▶ _ABOUT THIS EXERCISE_:
Transcribe each line of the records below exactly, excluding any embedded images.

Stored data

|---|

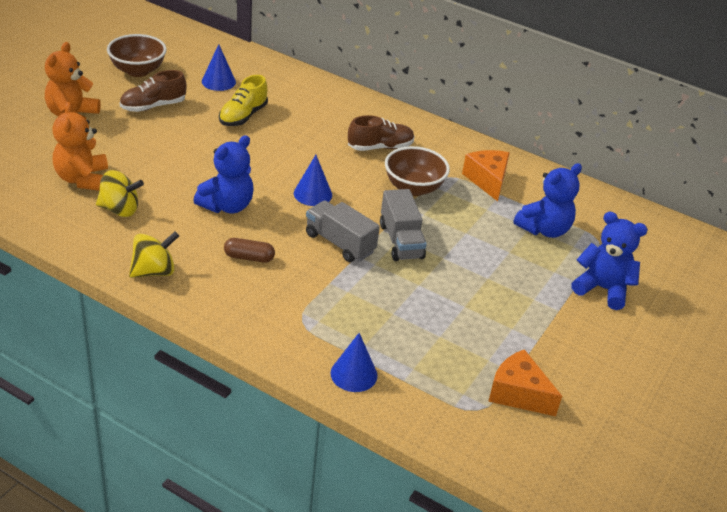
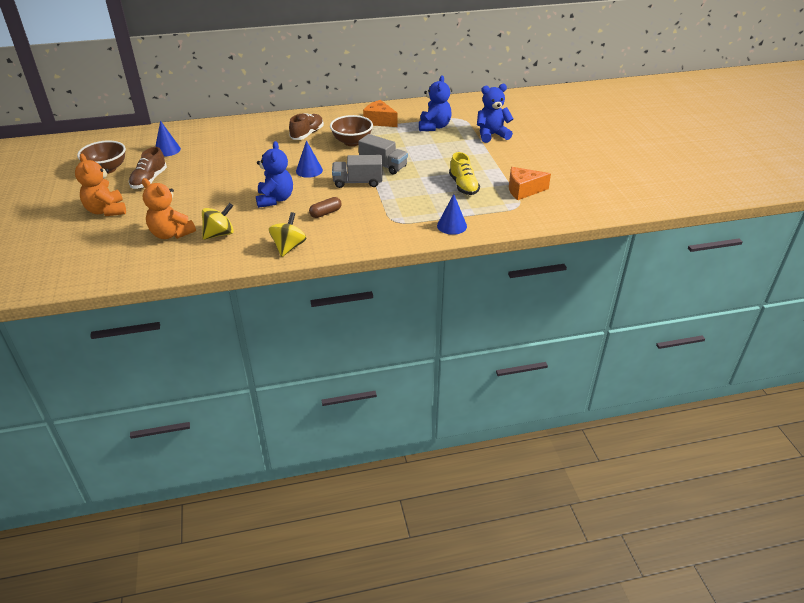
camera: 40 degrees left, 0 degrees up
yellow shoe [219,75,268,126] -> yellow shoe moved to [449,152,480,195]

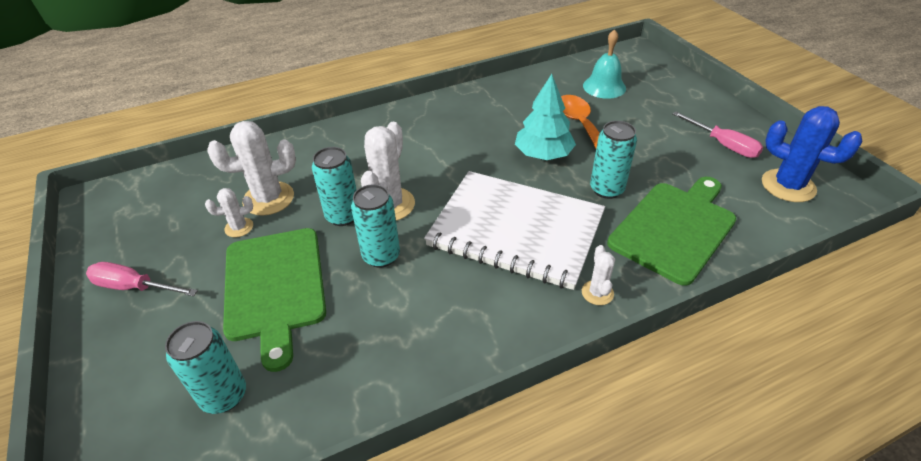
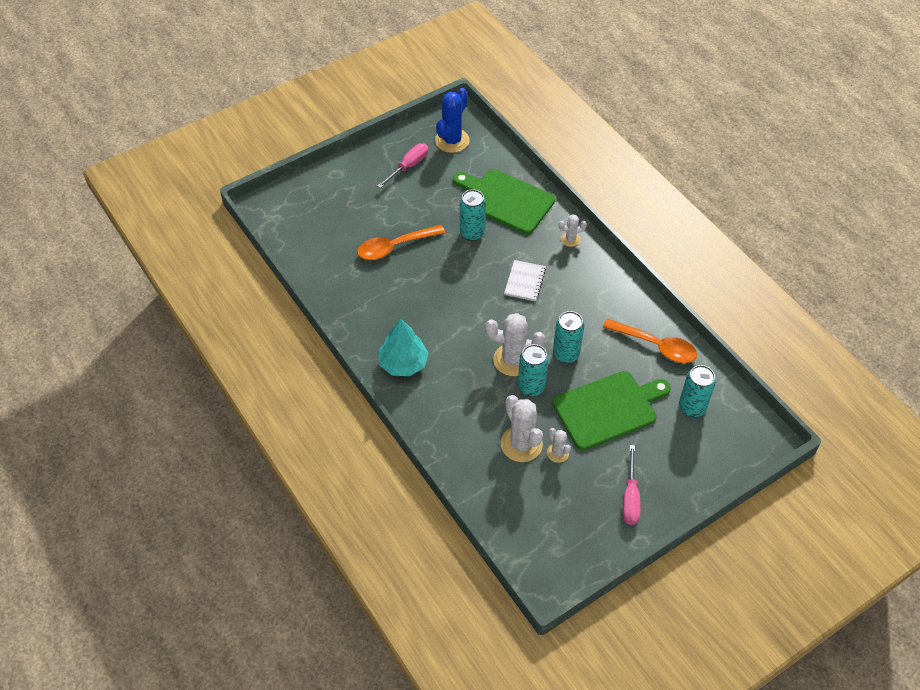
camera: 100 degrees left, 10 degrees up
white notebook [424,171,605,290] -> white notebook [504,260,546,301], size x0.42
turquoise tree [515,74,576,160] -> turquoise tree moved to [378,318,429,376]
turquoise bell [583,29,626,99] -> none
none -> orange spoon [603,319,697,363]

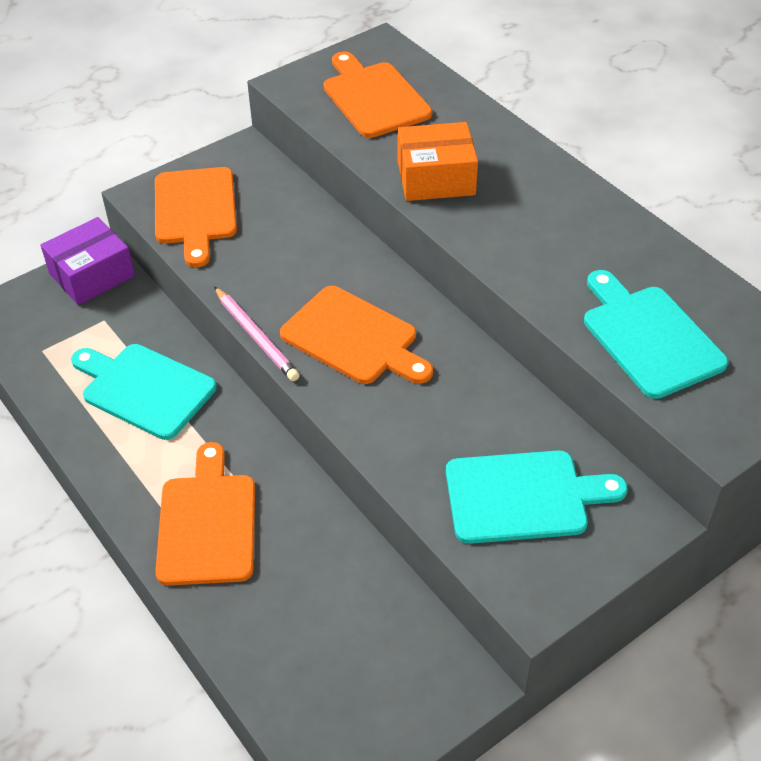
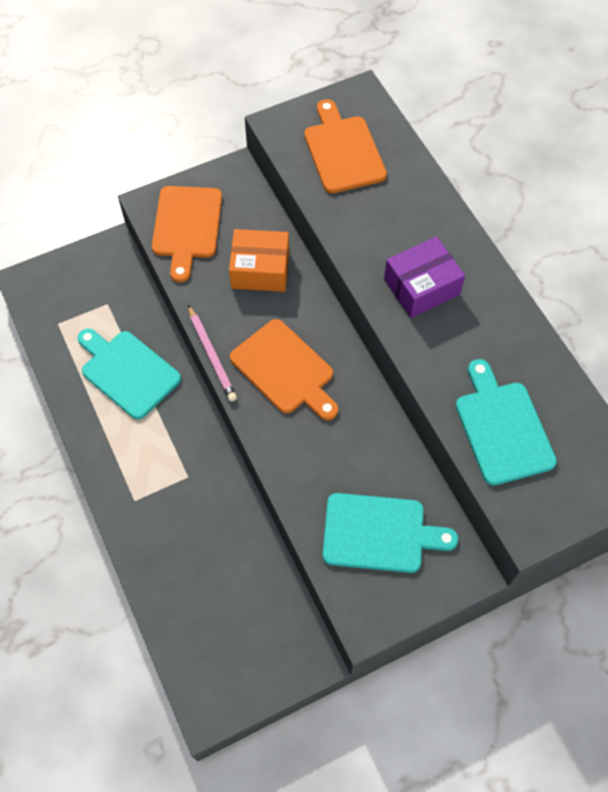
camera: 10 degrees right, 15 degrees up
purple box [40,217,135,305] -> purple box moved to [384,237,465,318]
orange cutting board [155,442,255,586] -> none
orange box [398,122,478,201] -> orange box moved to [229,229,289,292]

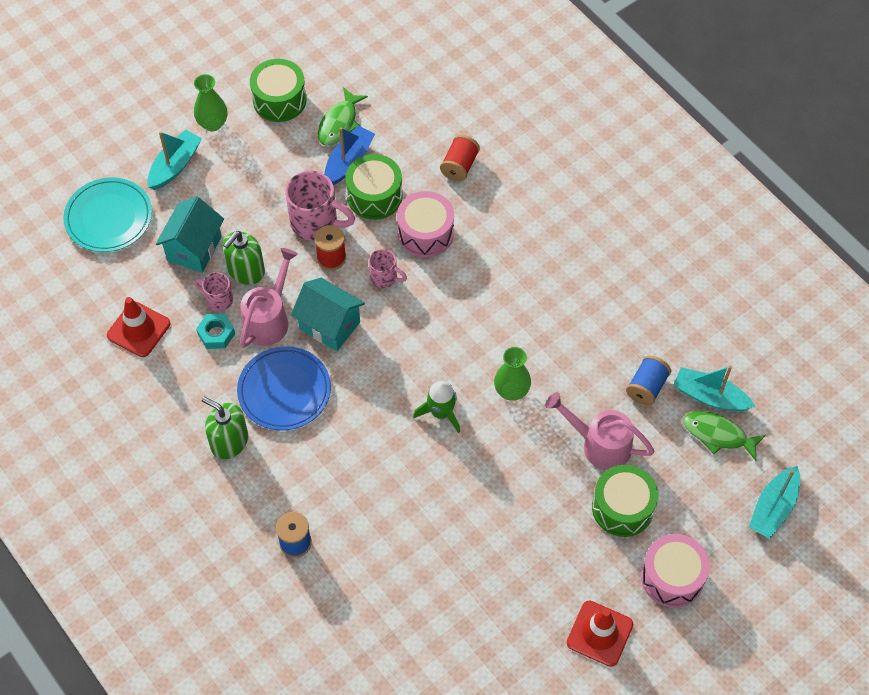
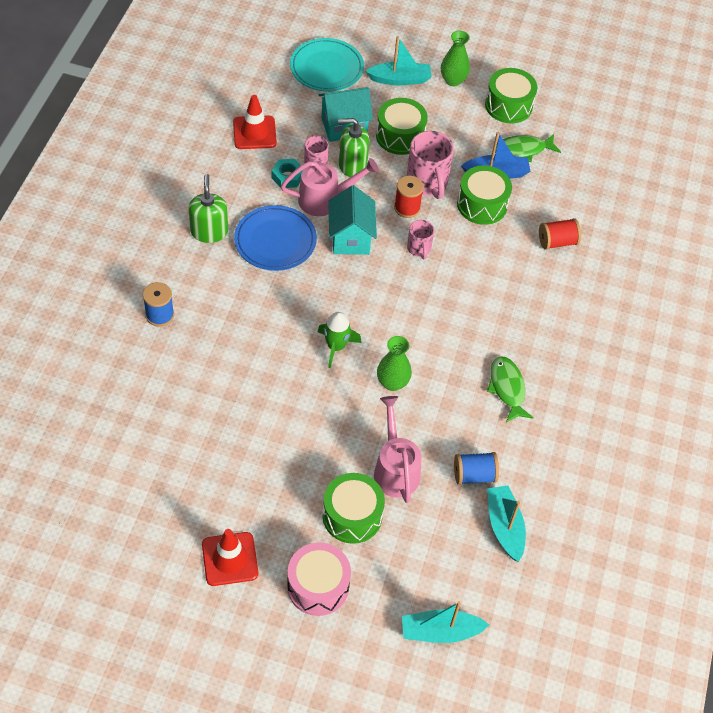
camera: 50 degrees right, 5 degrees down
pink drum [397,191,454,257] -> none
green fish [684,411,766,461] -> green fish moved to [487,356,534,422]
none -> green drum [376,98,428,155]

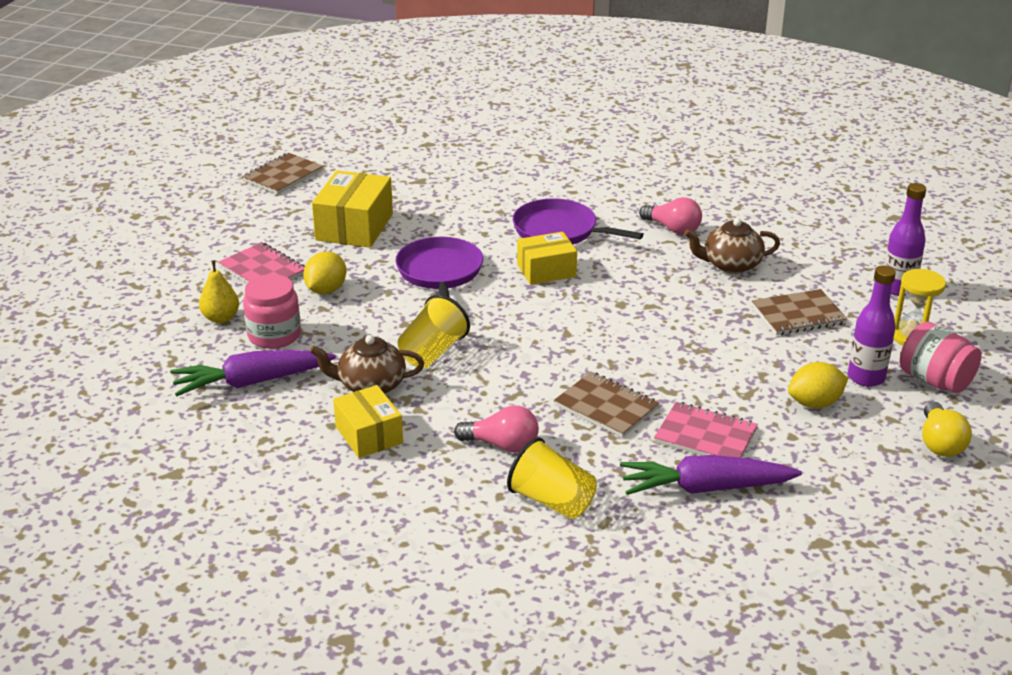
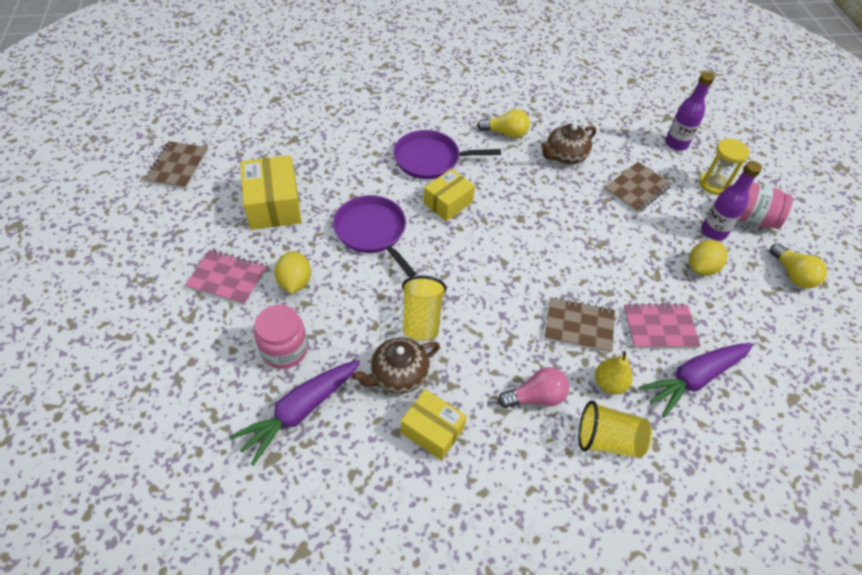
camera: 30 degrees left, 20 degrees up
yellow pear [199,260,239,323] -> yellow pear moved to [595,351,632,394]
pink light bulb [639,197,702,235] -> yellow light bulb [477,109,530,138]

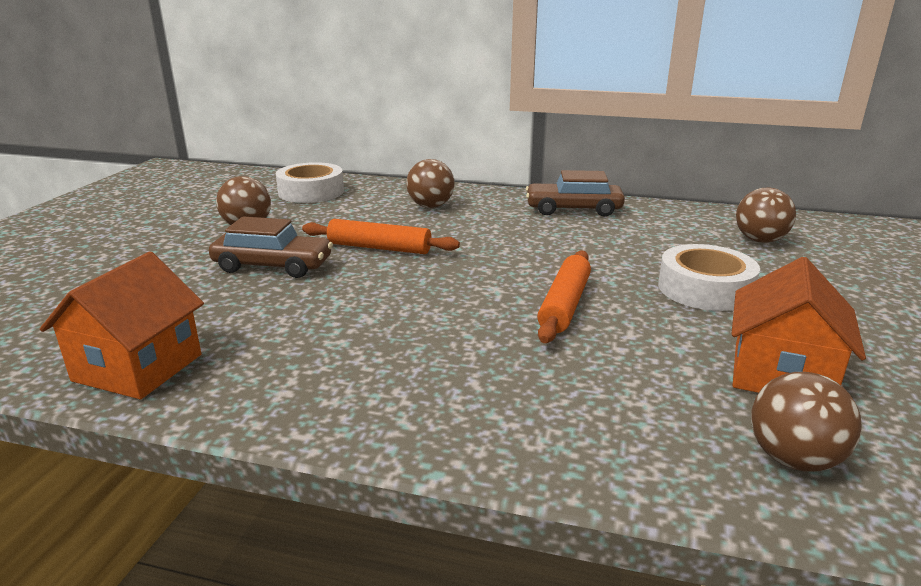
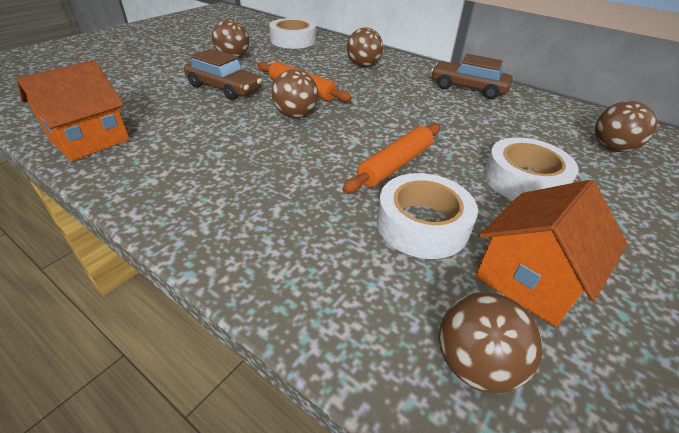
camera: 20 degrees right, 15 degrees up
none -> brown ball [271,69,318,118]
none -> white tape [377,173,478,259]

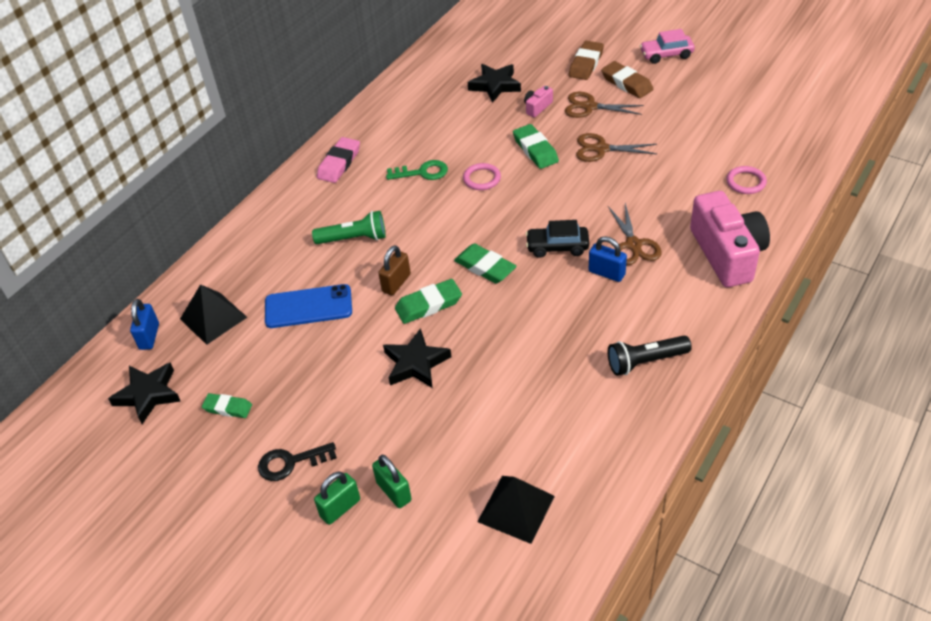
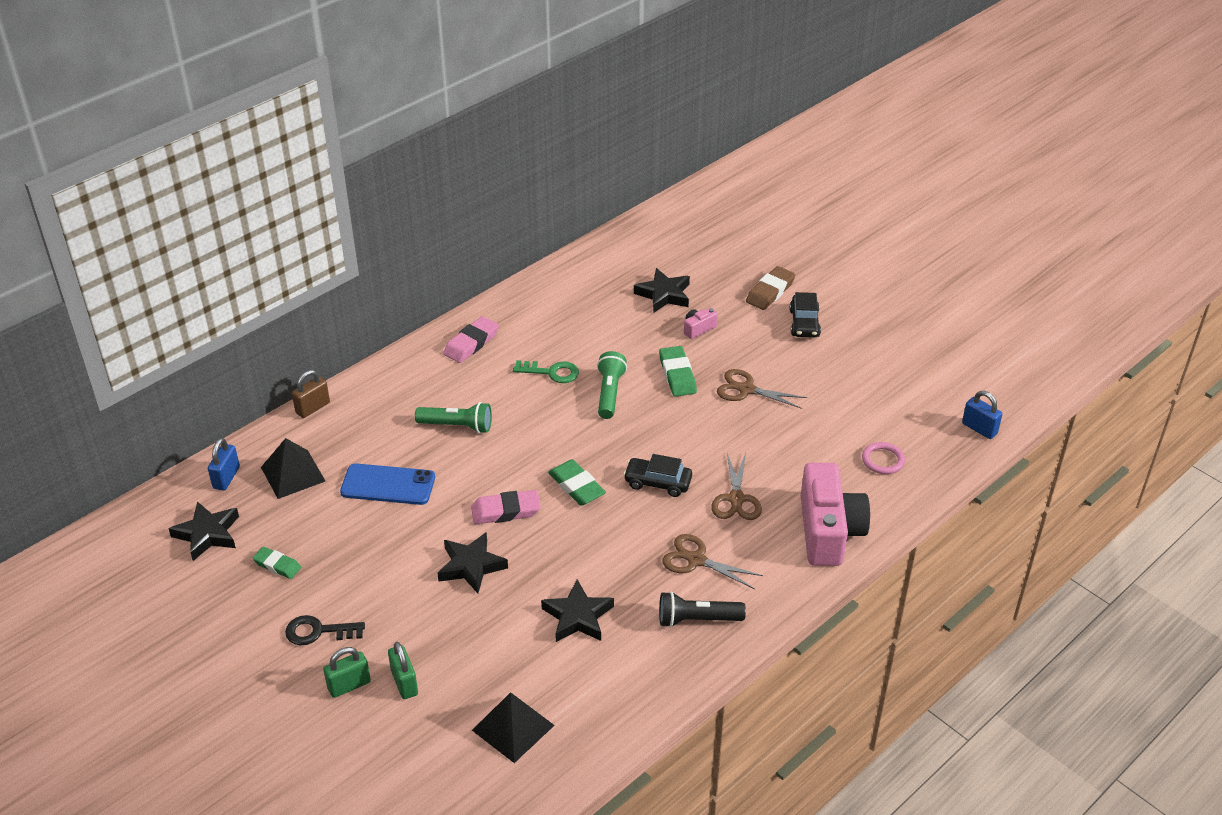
camera: 10 degrees right, 5 degrees down
brown padlock [378,245,411,295] -> brown padlock moved to [292,370,330,418]
green eraser [395,279,462,324] -> pink eraser [471,490,541,524]
pink ring [463,163,501,190] -> green flashlight [597,351,627,419]
brown scissors [565,92,644,118] -> brown scissors moved to [662,534,763,589]
blue padlock [589,236,627,282] -> blue padlock moved to [962,391,1002,439]
brown eraser [601,61,653,98] -> black car [790,292,821,338]
pink car [640,29,695,64] -> none
none -> black star [541,579,614,642]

|---|

▶ _ANSWER BOX_:
camera: 40 degrees left, 0 degrees up
yellow shoe [219,75,268,126] -> yellow shoe moved to [449,152,480,195]

camera: 100 degrees left, 10 degrees up
white notebook [424,171,605,290] -> white notebook [504,260,546,301], size x0.42
turquoise tree [515,74,576,160] -> turquoise tree moved to [378,318,429,376]
turquoise bell [583,29,626,99] -> none
none -> orange spoon [603,319,697,363]

camera: 10 degrees right, 15 degrees up
purple box [40,217,135,305] -> purple box moved to [384,237,465,318]
orange cutting board [155,442,255,586] -> none
orange box [398,122,478,201] -> orange box moved to [229,229,289,292]

camera: 50 degrees right, 5 degrees down
pink drum [397,191,454,257] -> none
green fish [684,411,766,461] -> green fish moved to [487,356,534,422]
none -> green drum [376,98,428,155]

camera: 30 degrees left, 20 degrees up
yellow pear [199,260,239,323] -> yellow pear moved to [595,351,632,394]
pink light bulb [639,197,702,235] -> yellow light bulb [477,109,530,138]

camera: 20 degrees right, 15 degrees up
none -> brown ball [271,69,318,118]
none -> white tape [377,173,478,259]

camera: 10 degrees right, 5 degrees down
brown padlock [378,245,411,295] -> brown padlock moved to [292,370,330,418]
green eraser [395,279,462,324] -> pink eraser [471,490,541,524]
pink ring [463,163,501,190] -> green flashlight [597,351,627,419]
brown scissors [565,92,644,118] -> brown scissors moved to [662,534,763,589]
blue padlock [589,236,627,282] -> blue padlock moved to [962,391,1002,439]
brown eraser [601,61,653,98] -> black car [790,292,821,338]
pink car [640,29,695,64] -> none
none -> black star [541,579,614,642]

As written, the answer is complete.